**WHAT TO DO**
Search the records below for the word "none", then return every line where it appears.

**SOURCE RECORDS**
=== Section Start ===
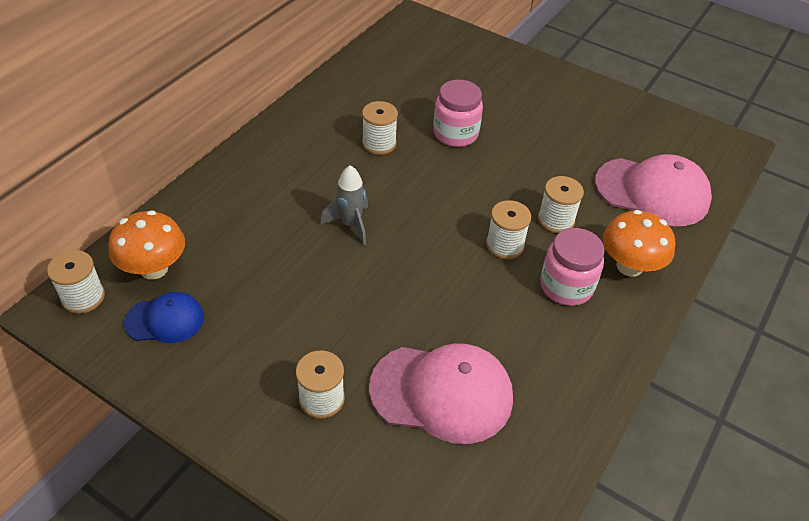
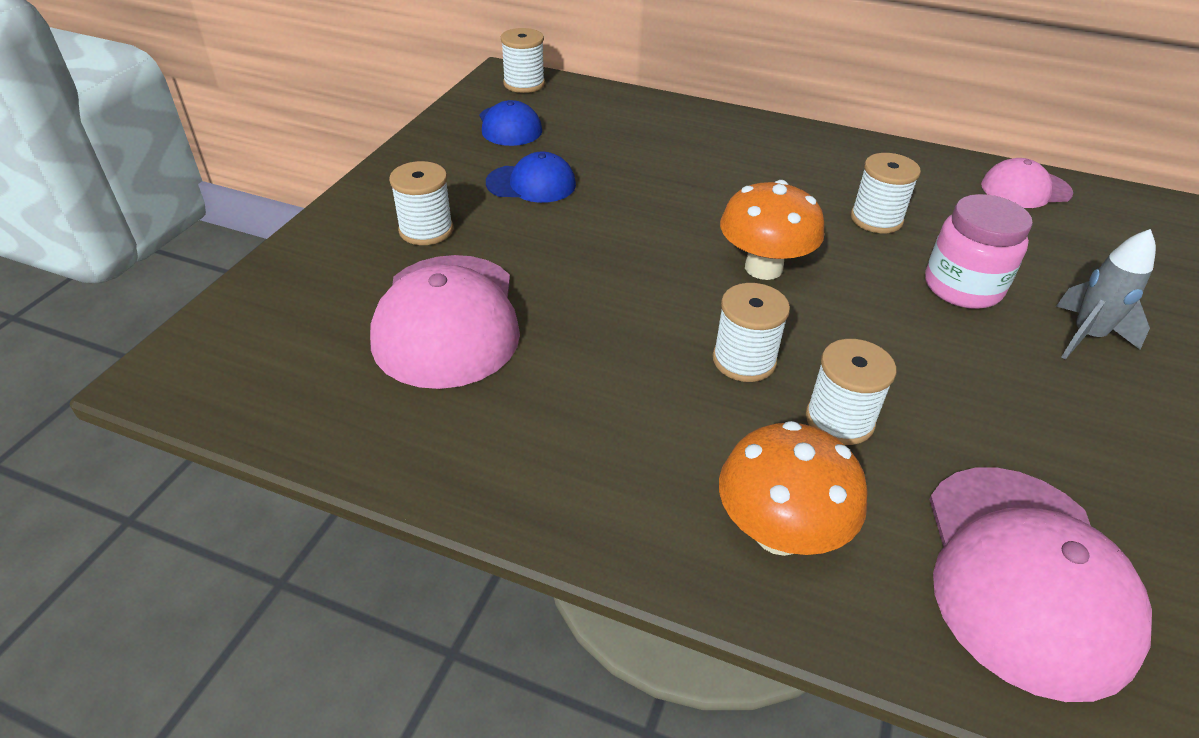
camera: 80 degrees right, 5 degrees down
orange mushroom [109,210,185,280] -> orange mushroom moved to [720,180,825,280]
grey rocket [320,165,368,245] -> grey rocket moved to [1056,229,1156,360]
pink jar [540,228,605,306] -> none
none -> blue cap [486,151,576,203]
none -> pink cap [981,158,1073,208]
=== Section End ===
**ANSWER FOR THE TASK**
pink jar [540,228,605,306] -> none
none -> blue cap [486,151,576,203]
none -> pink cap [981,158,1073,208]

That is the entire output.